Output exactly the lines below, starting with the line that has "orange brick C5:C6" and going on through the line that has "yellow cone C11", both included, and no other lines.

━━ EXTRACTED ENTRIES ━━

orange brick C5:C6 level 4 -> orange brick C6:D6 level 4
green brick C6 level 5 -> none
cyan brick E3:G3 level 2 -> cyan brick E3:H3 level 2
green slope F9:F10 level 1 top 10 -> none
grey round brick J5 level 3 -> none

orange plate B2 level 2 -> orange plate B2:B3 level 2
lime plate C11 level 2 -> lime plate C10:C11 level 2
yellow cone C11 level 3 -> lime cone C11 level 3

━━━
━━ EXTRACTED ENTRIES ━━

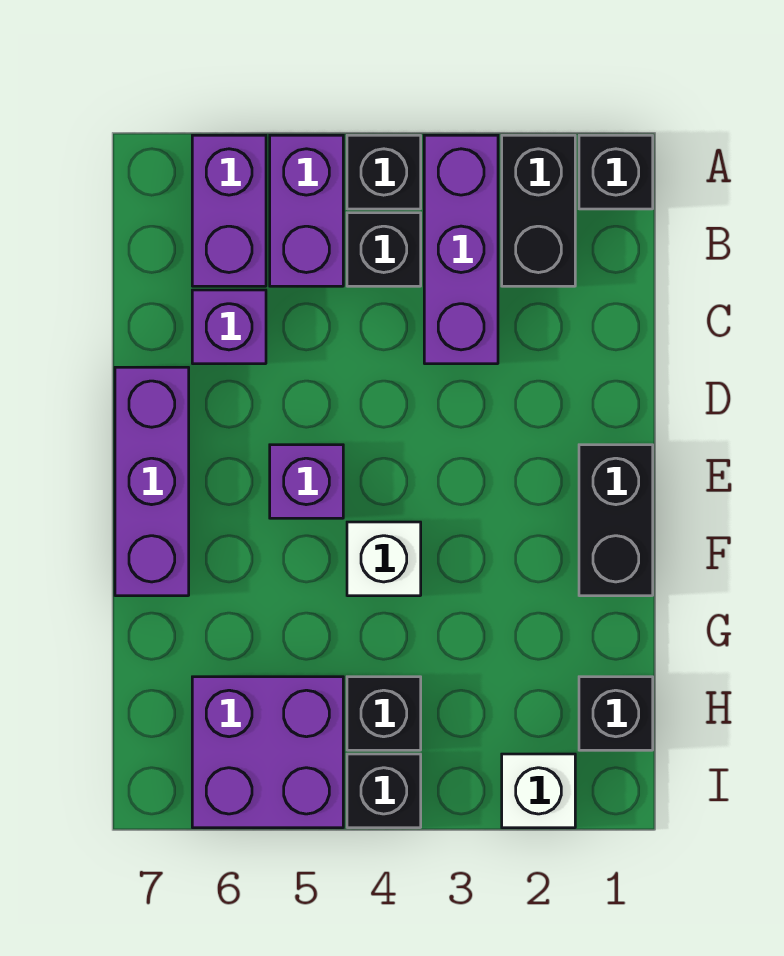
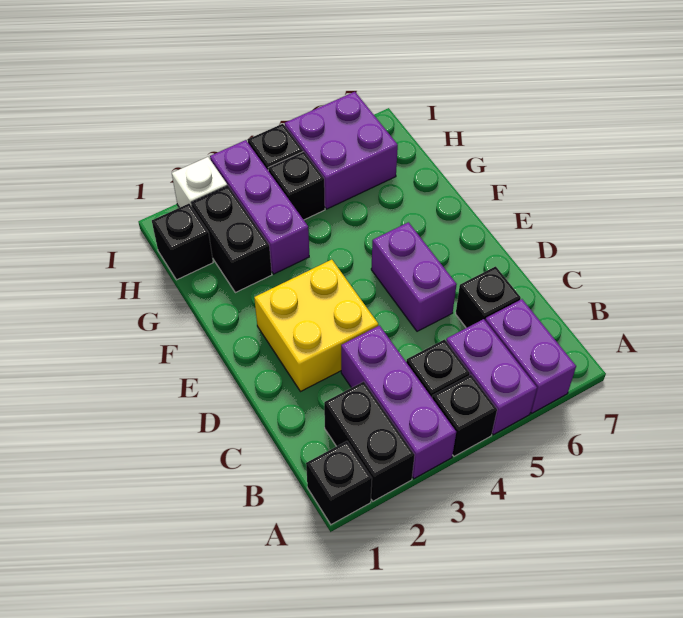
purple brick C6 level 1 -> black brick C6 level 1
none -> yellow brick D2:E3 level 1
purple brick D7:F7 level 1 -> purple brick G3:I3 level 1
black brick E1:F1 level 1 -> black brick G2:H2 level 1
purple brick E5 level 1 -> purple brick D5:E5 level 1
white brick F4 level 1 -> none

━━━

> [SOLUTION TO THE EXERCISE]:
orange brick C5:C6 level 4 -> orange brick C6:D6 level 4
green brick C6 level 5 -> none
cyan brick E3:G3 level 2 -> cyan brick E3:H3 level 2
green slope F9:F10 level 1 top 10 -> none
grey round brick J5 level 3 -> none

orange plate B2 level 2 -> orange plate B2:B3 level 2
lime plate C11 level 2 -> lime plate C10:C11 level 2
yellow cone C11 level 3 -> lime cone C11 level 3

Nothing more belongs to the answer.